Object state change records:
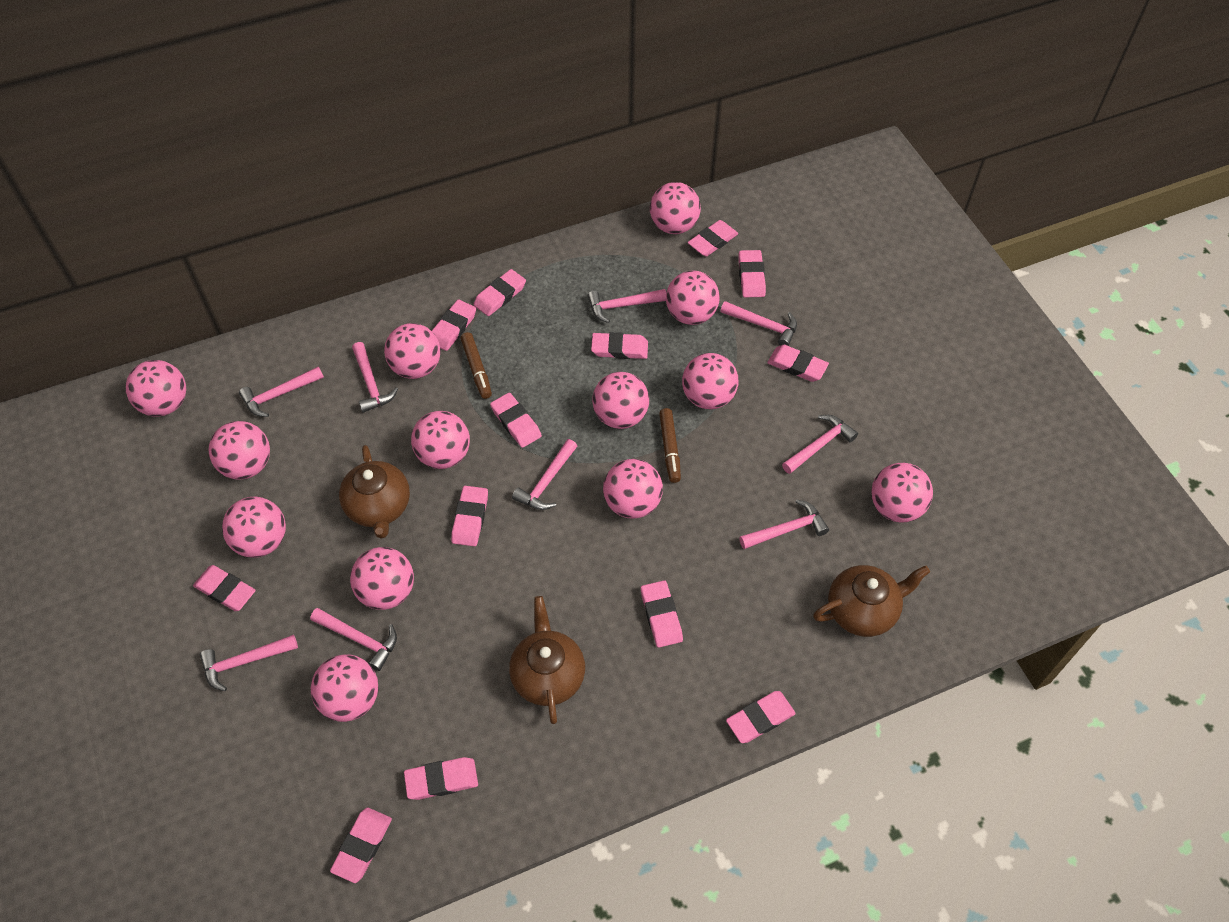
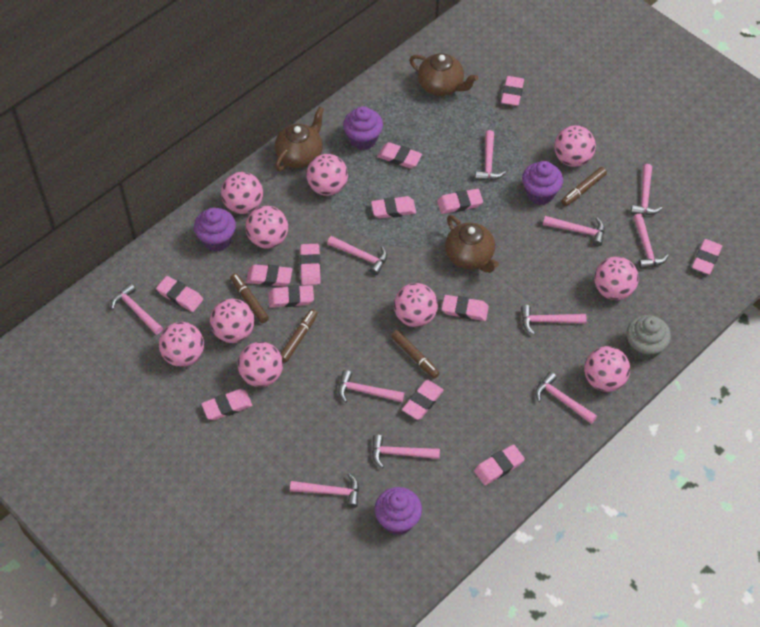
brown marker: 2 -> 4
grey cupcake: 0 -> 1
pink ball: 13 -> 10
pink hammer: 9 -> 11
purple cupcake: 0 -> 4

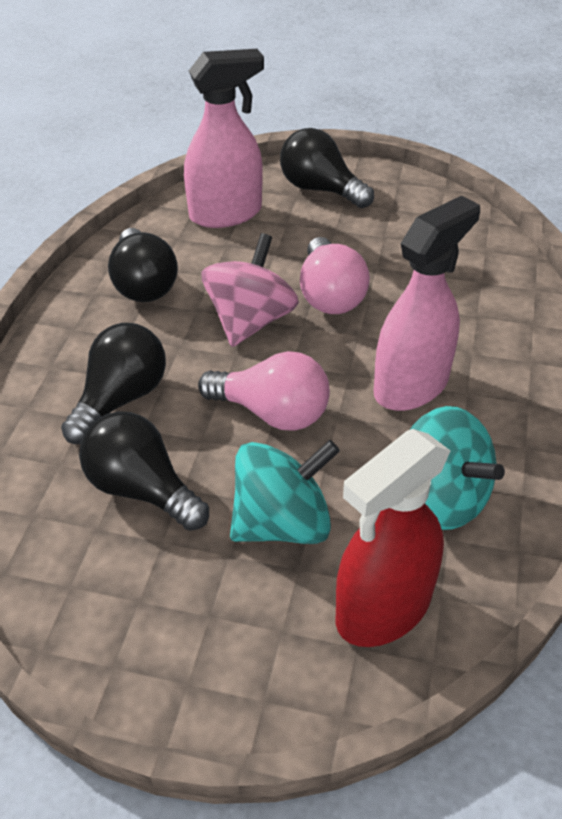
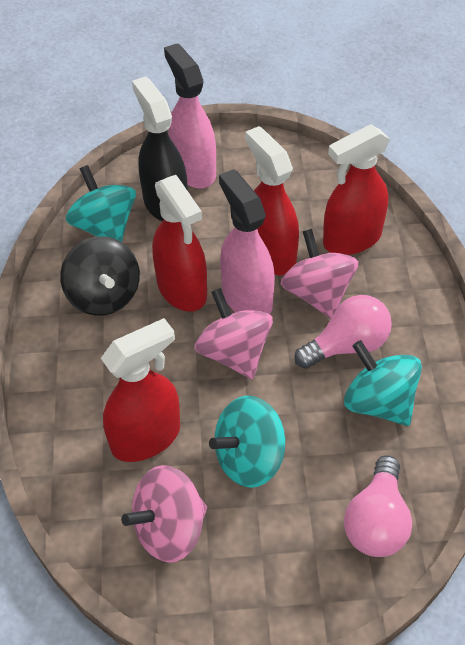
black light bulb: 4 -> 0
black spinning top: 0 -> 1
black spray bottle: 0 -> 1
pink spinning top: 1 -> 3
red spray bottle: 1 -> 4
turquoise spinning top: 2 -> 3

◆ What to produce ◆
Your answer must be the entries repeated exactly, with no pictures.

◆ Answer box ◆
brown marker: 2 -> 4
grey cupcake: 0 -> 1
pink ball: 13 -> 10
pink hammer: 9 -> 11
purple cupcake: 0 -> 4

black light bulb: 4 -> 0
black spinning top: 0 -> 1
black spray bottle: 0 -> 1
pink spinning top: 1 -> 3
red spray bottle: 1 -> 4
turquoise spinning top: 2 -> 3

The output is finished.